(Object change listings)
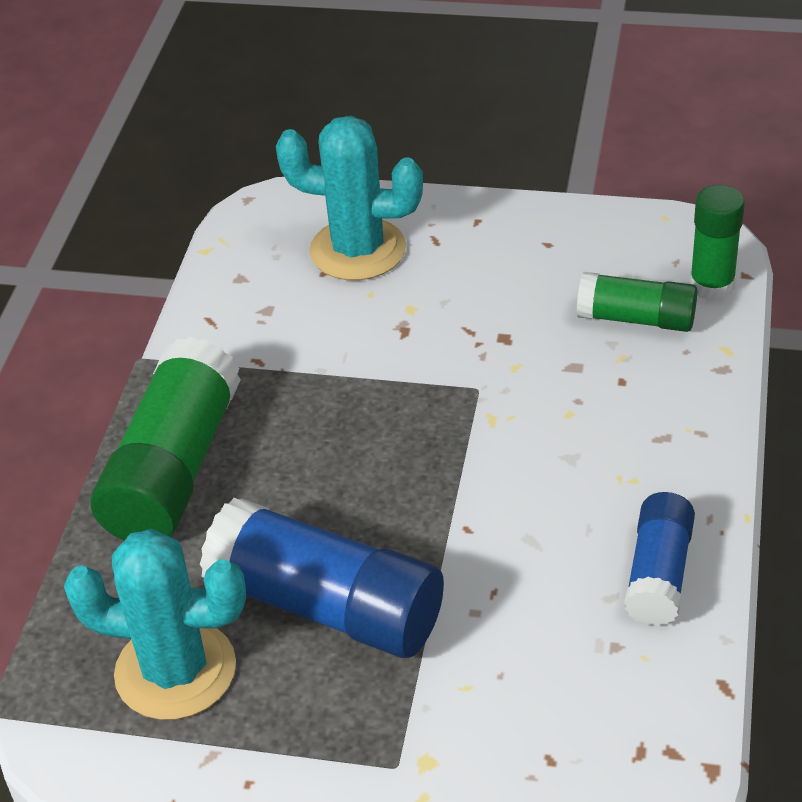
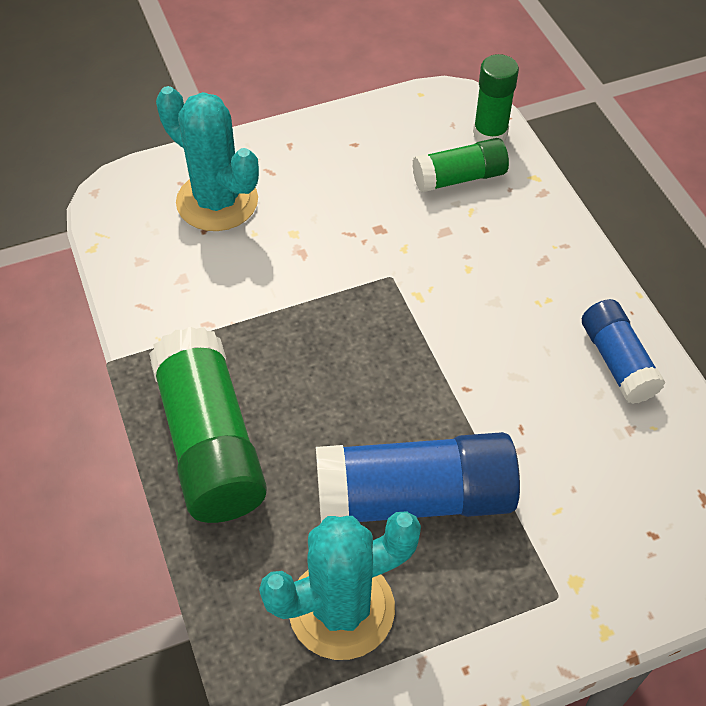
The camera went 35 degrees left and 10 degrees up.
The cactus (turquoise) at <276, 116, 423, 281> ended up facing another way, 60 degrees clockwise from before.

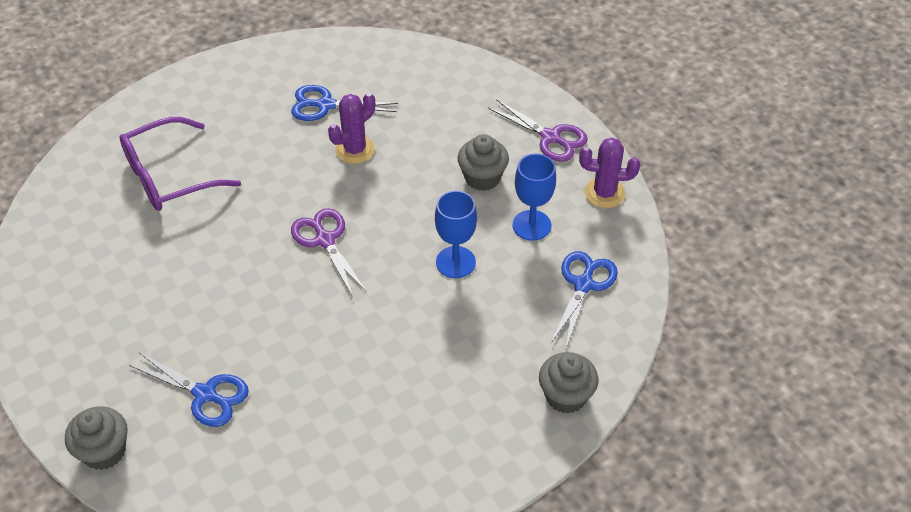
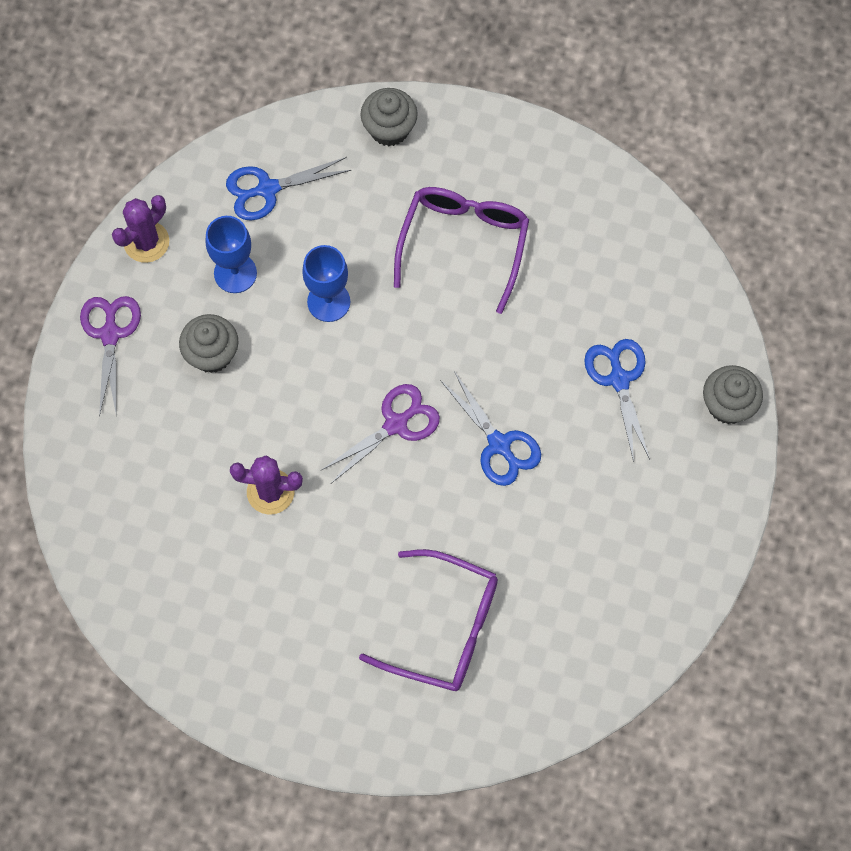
The camera went 130 degrees left and 20 degrees up.
The second view gained the lunettes (violet) at <394, 187, 529, 314>.
The ciseaux (bleu) ended up elsewhere, having gone from <291, 85, 398, 121> to <440, 371, 541, 486>.
The ciseaux (violet) at <291, 208, 367, 297> ended up facing another way, 150 degrees counterclockwise from before.
The cactus (violet) at <579, 137, 640, 208> ended up facing another way, 75 degrees clockwise from before.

• **How to complete this task**
Word for word, restate the lines from the line containing "The cactus (turquoise)" through the end of the data, including the first and last of them. Pictures stay out.

• **Task output**
The cactus (turquoise) at <276, 116, 423, 281> ended up facing another way, 60 degrees clockwise from before.

The camera went 130 degrees left and 20 degrees up.
The second view gained the lunettes (violet) at <394, 187, 529, 314>.
The ciseaux (bleu) ended up elsewhere, having gone from <291, 85, 398, 121> to <440, 371, 541, 486>.
The ciseaux (violet) at <291, 208, 367, 297> ended up facing another way, 150 degrees counterclockwise from before.
The cactus (violet) at <579, 137, 640, 208> ended up facing another way, 75 degrees clockwise from before.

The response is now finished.